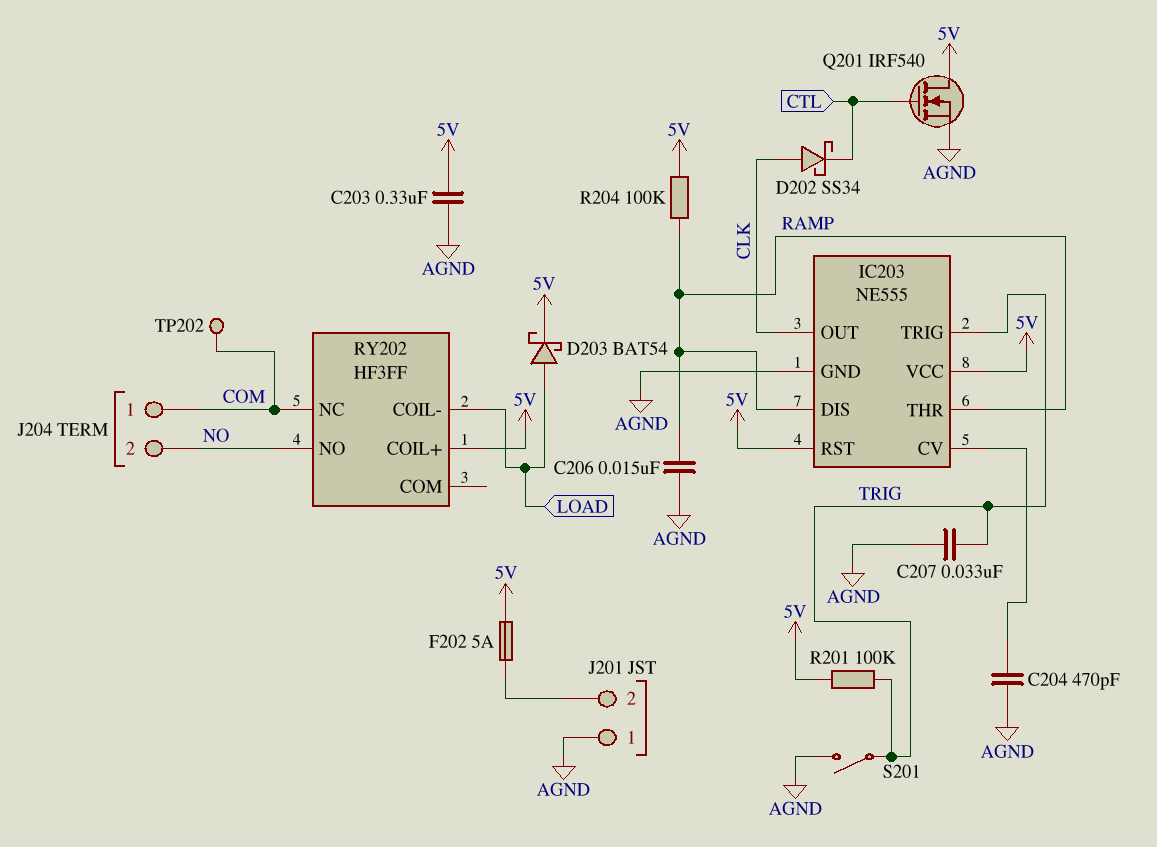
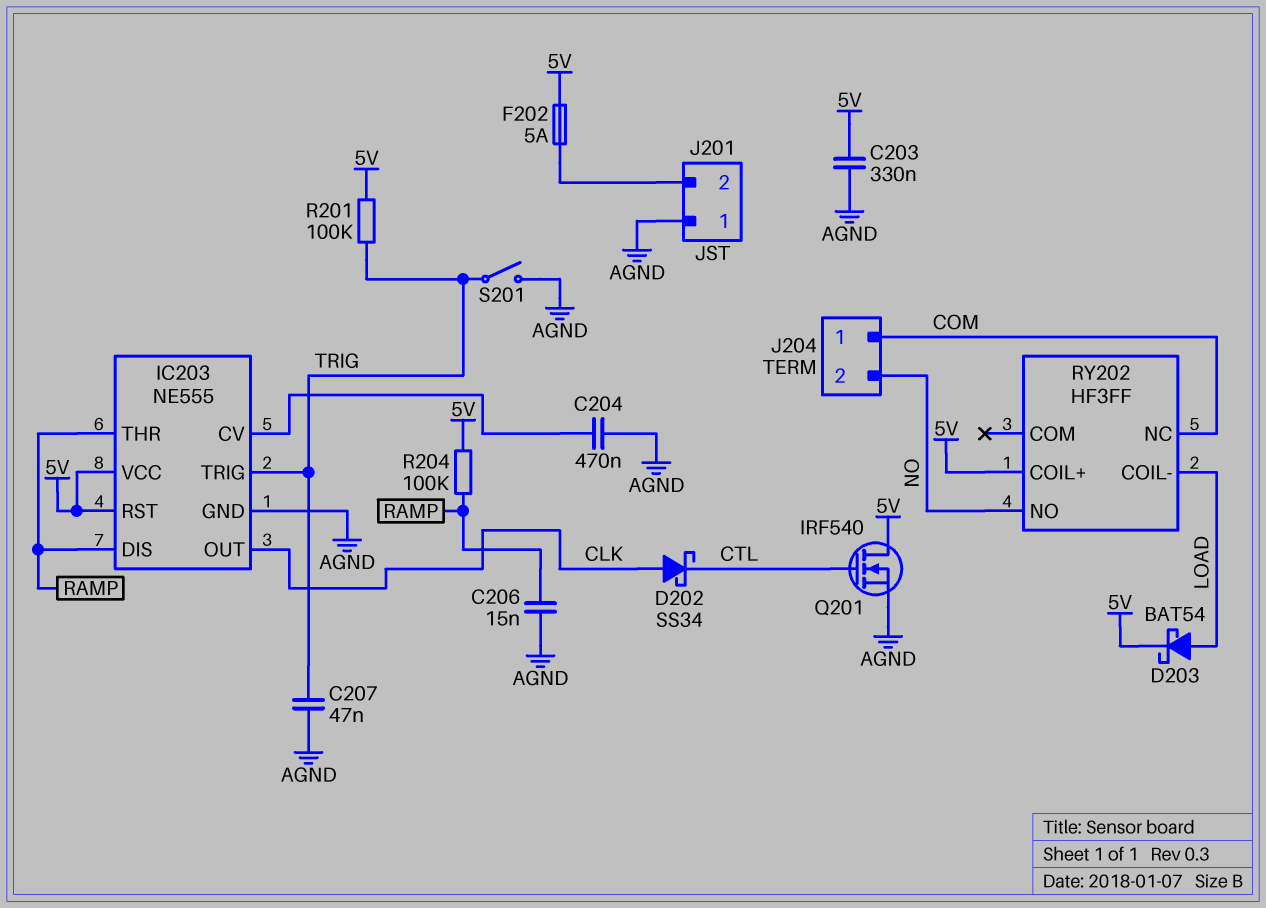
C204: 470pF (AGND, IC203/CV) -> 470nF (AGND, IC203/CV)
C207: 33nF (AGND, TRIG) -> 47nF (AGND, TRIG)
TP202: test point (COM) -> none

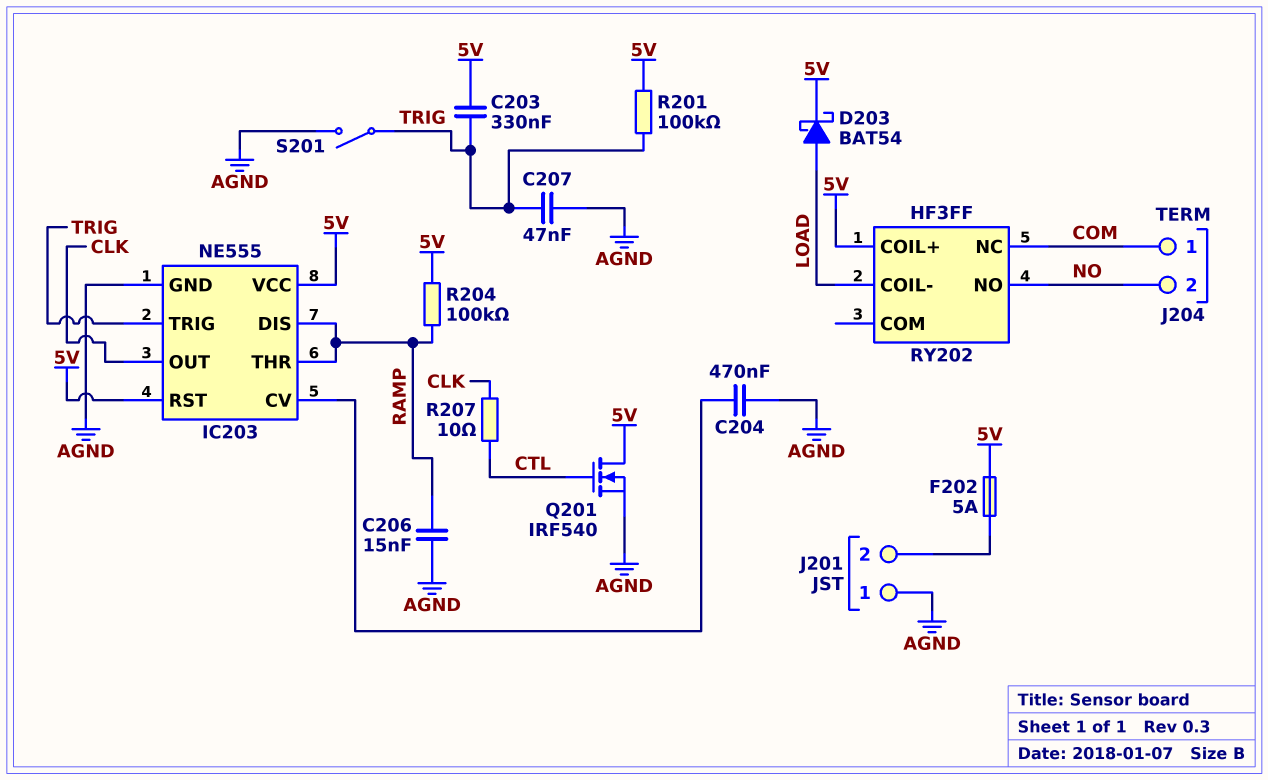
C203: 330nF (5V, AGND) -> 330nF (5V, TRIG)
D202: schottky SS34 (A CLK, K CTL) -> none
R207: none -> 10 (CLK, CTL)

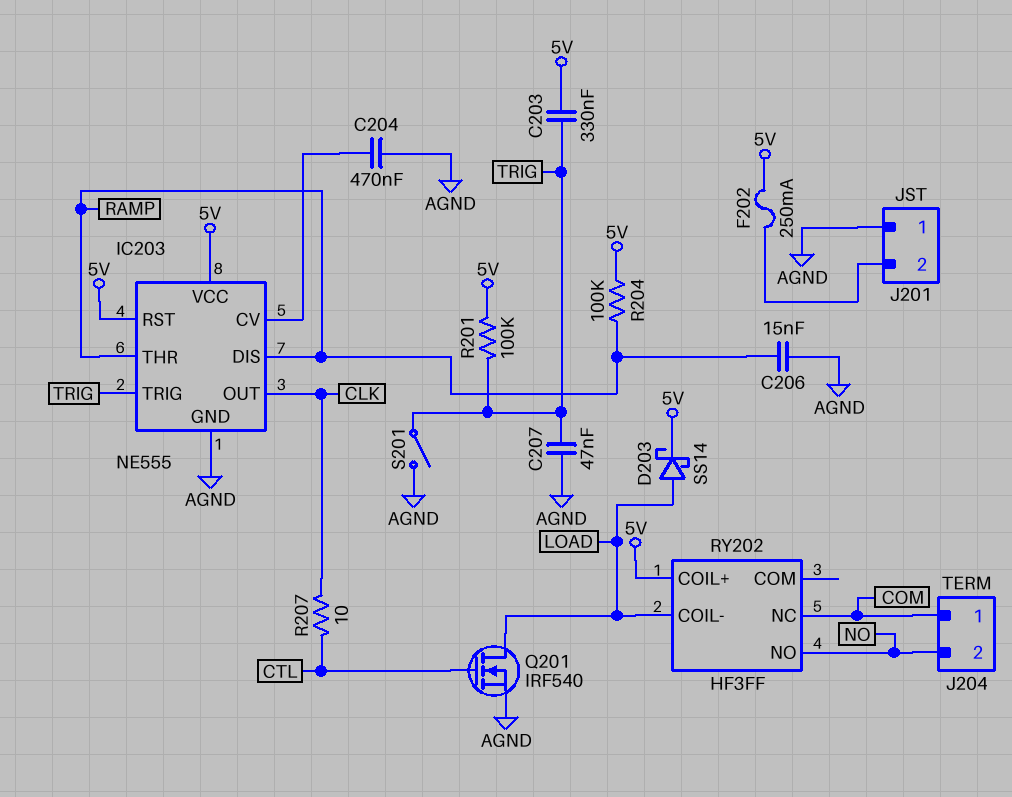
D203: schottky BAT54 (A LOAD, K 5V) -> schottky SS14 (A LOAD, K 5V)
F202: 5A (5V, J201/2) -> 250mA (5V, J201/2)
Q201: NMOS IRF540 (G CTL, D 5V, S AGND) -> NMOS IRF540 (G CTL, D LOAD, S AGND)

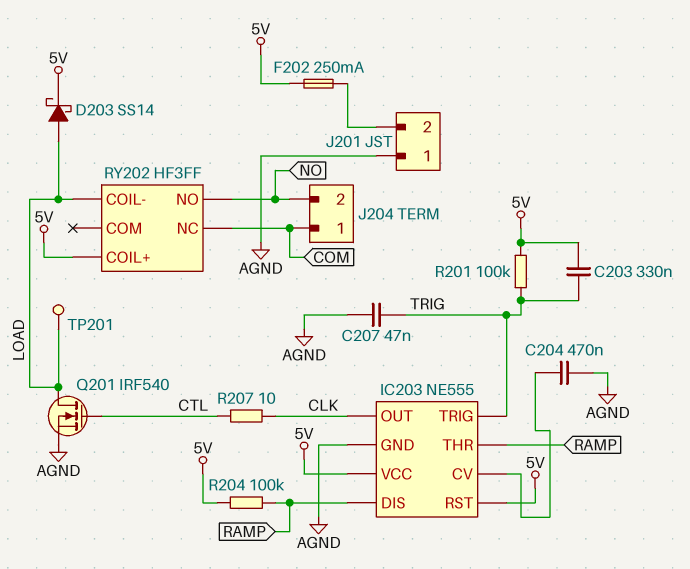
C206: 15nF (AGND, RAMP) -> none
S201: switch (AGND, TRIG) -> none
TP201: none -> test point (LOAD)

---------------

Could you repeat, exactly and with nothing else, the lines from the one containing "Q201: NMOS IRF540" through the last line of the records above, leaving out the pictures?

> [Answer section]:
Q201: NMOS IRF540 (G CTL, D 5V, S AGND) -> NMOS IRF540 (G CTL, D LOAD, S AGND)

C206: 15nF (AGND, RAMP) -> none
S201: switch (AGND, TRIG) -> none
TP201: none -> test point (LOAD)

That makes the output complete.